-- SUPPLIED INFORMATION follows --

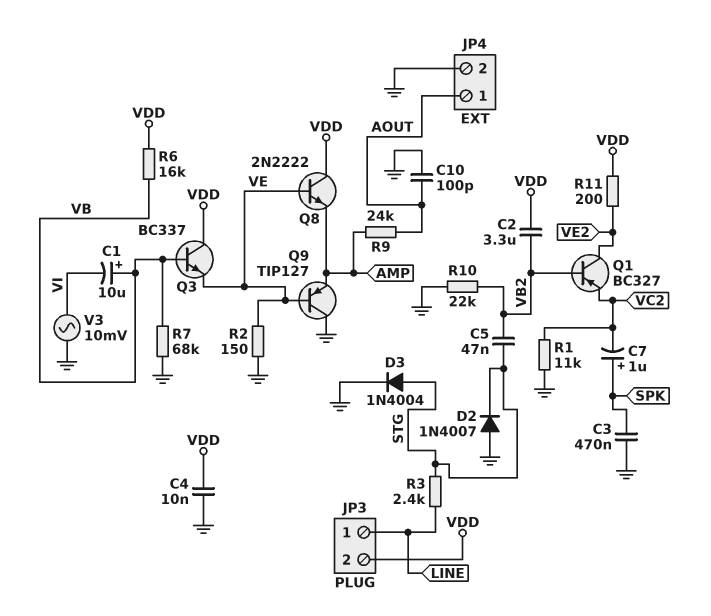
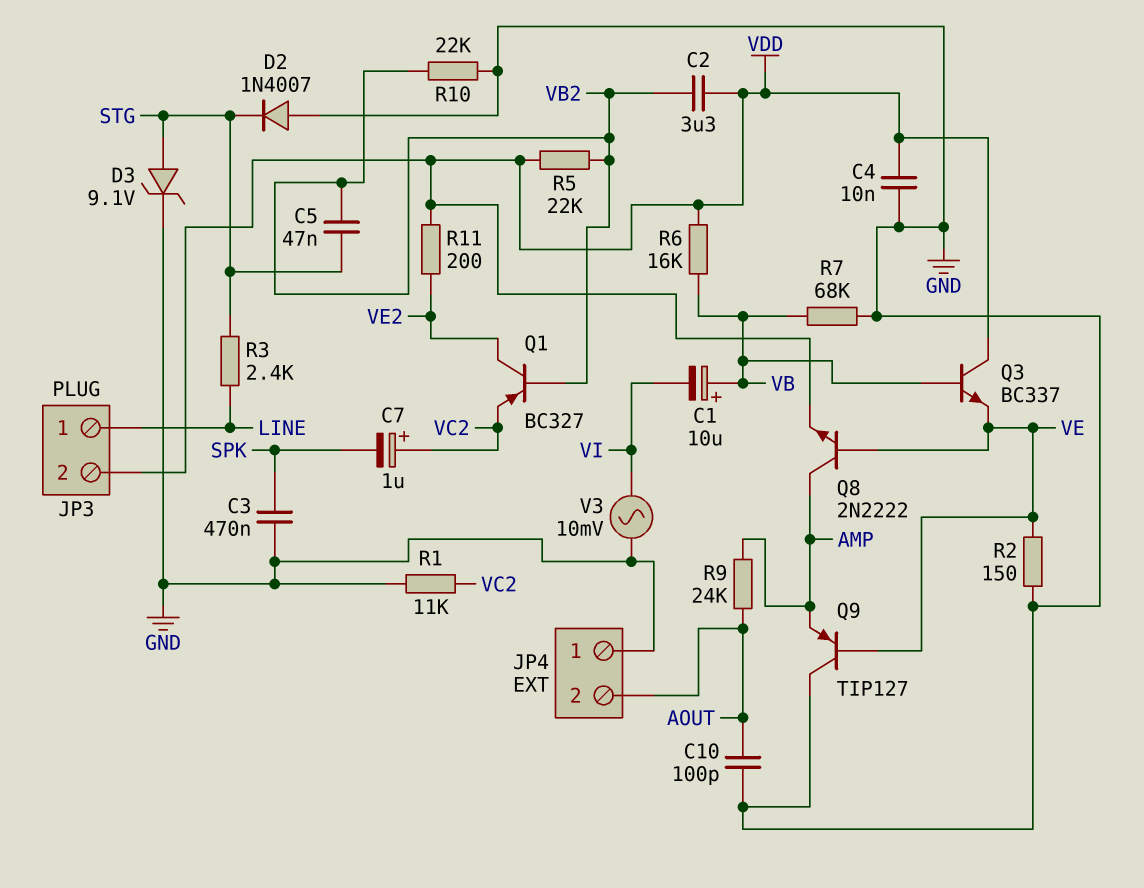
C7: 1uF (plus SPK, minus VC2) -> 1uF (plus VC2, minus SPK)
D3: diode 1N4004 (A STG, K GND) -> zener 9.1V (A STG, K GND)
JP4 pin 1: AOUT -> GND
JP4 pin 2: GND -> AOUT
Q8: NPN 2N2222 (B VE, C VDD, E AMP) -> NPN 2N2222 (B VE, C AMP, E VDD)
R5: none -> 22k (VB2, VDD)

-- SUPPLIED INFORMATION concluded --

# TASK INSTRUCTIONS
Start at the line with "JP4 pin 2: GND -> AOUT". Give that line and every line after it again, word for word, through the last line above.

# RESULT BELOW
JP4 pin 2: GND -> AOUT
Q8: NPN 2N2222 (B VE, C VDD, E AMP) -> NPN 2N2222 (B VE, C AMP, E VDD)
R5: none -> 22k (VB2, VDD)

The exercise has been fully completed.